Start of Available data

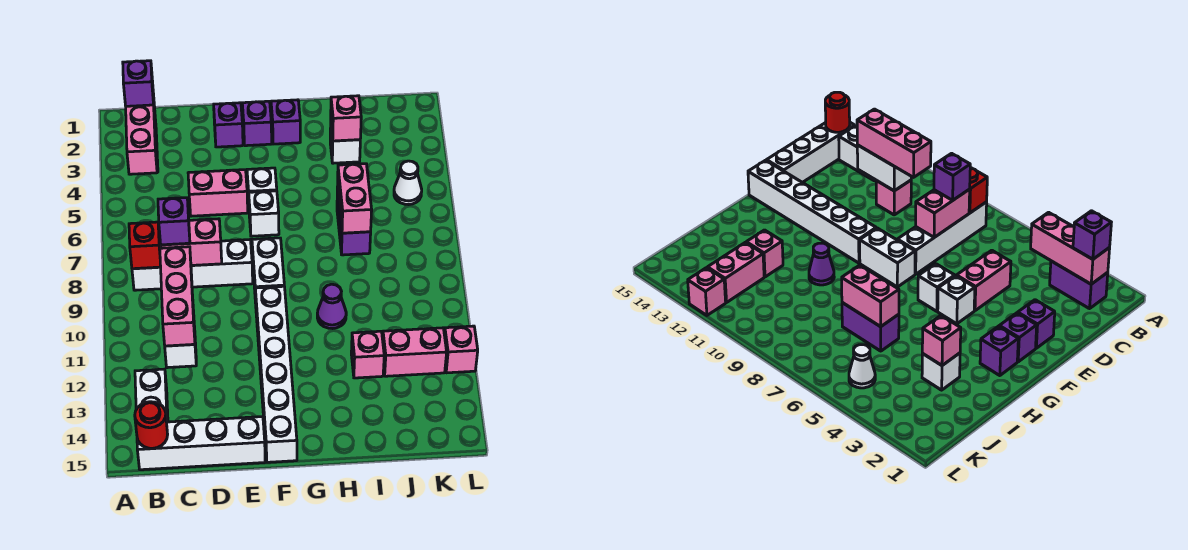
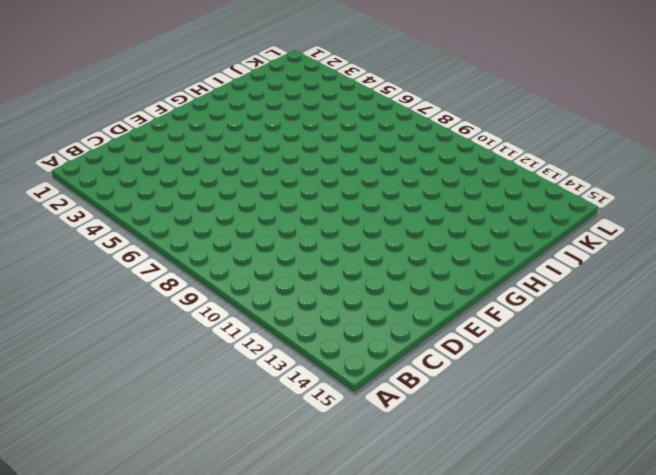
none -> purple brick B2:B3 level 1
none -> white brick B8:E8 level 1
none -> white brick B13:B14 level 1
none -> white brick B15:E15 level 1

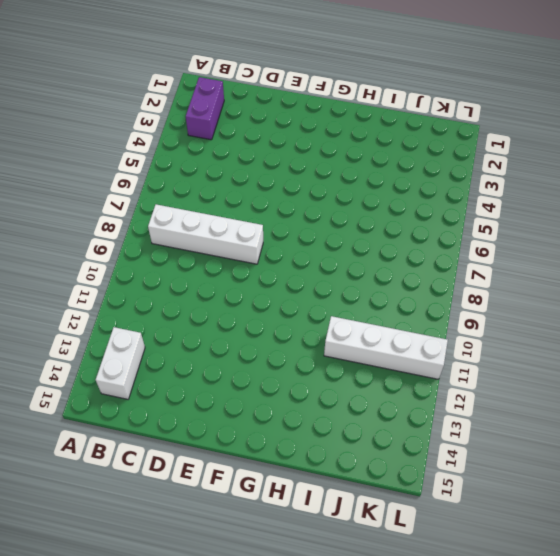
white brick I11:L11 level 1 -> white brick B15:E15 level 1
none -> pink brick C11 level 1
none -> pink brick D5:E5 level 1
none -> purple brick E2 level 1
none -> purple brick F2 level 1

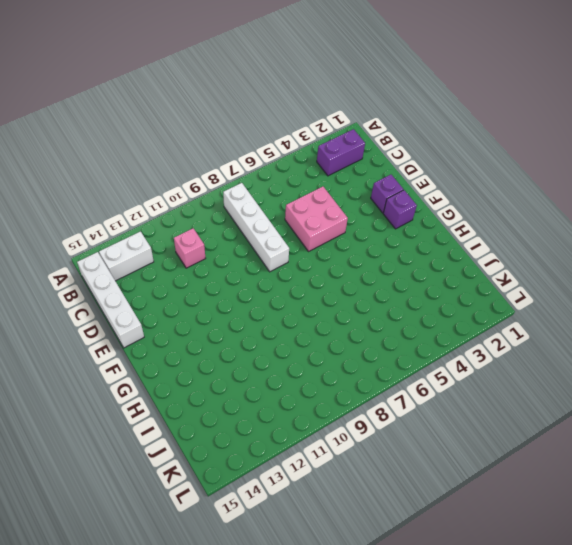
pink brick D5:E6 level 1 -> pink brick D5:E5 level 1
none -> white brick F5 level 1
none -> white brick F6 level 1
none -> white brick F8:F9 level 1
none -> white brick F10:F15 level 1

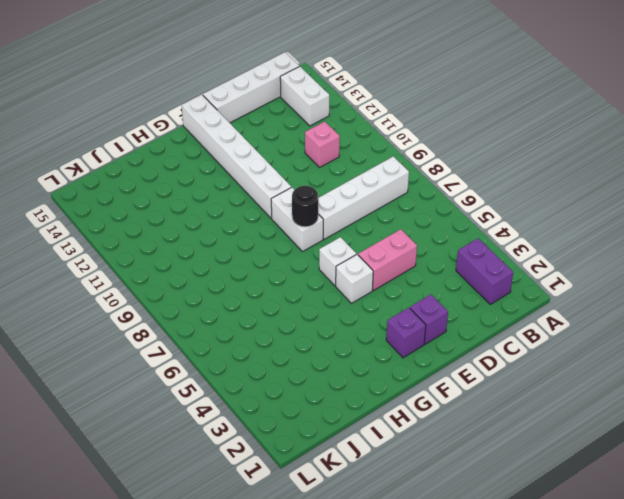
black round brick F8 level 2 -> none
none -> purple brick G2 level 1
none -> purple cone H10 level 1
none -> white brick I3 level 1
none -> purple brick I6:I7 level 1

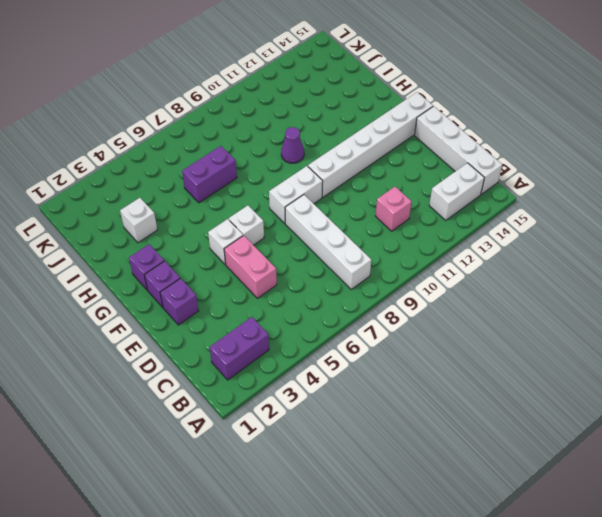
none -> pink brick I12 level 1
none -> pink brick J12:K12 level 1
none -> white cone K5 level 1
none -> pink brick L12 level 1

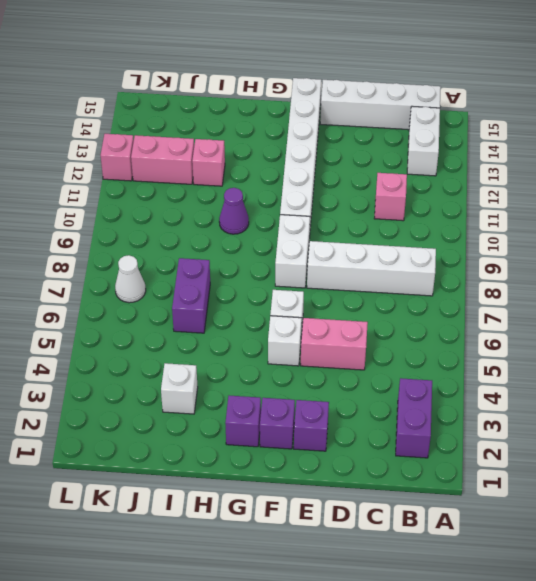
white cone K7 level 1 -> white cone K5 level 1
none -> pink brick B2:B4 level 2
none -> red brick B8 level 2
none -> red round brick B15 level 2
none -> pink brick C8:D8 level 2

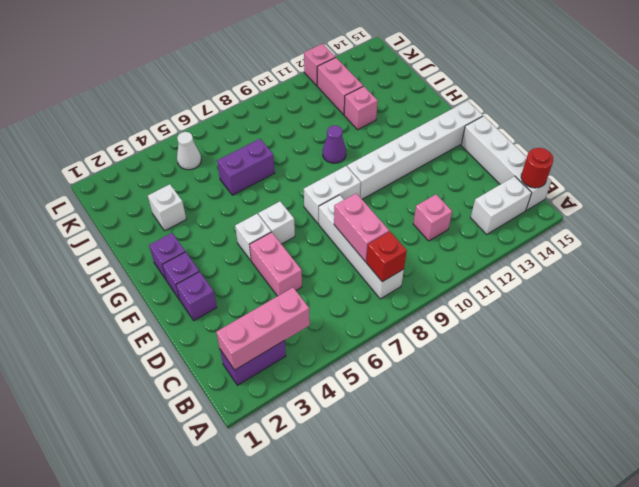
none -> white brick C11:C12 level 2
none -> pink brick I3 level 2
none -> pink brick I6:I7 level 2
none -> purple brick B2 level 3

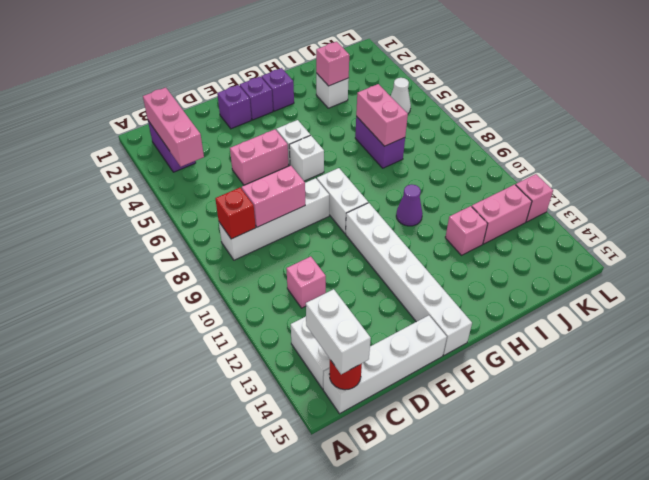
white brick B14:B15 level 3 -> white brick C11:C12 level 2
none -> purple brick B2 level 3
none -> purple brick C8 level 3
none -> pink brick C10:C12 level 3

End of Available data

# The task:
Go through the data and show each line that holds "round".

# Output of the exercise:
black round brick F8 level 2 -> none
none -> red round brick B15 level 2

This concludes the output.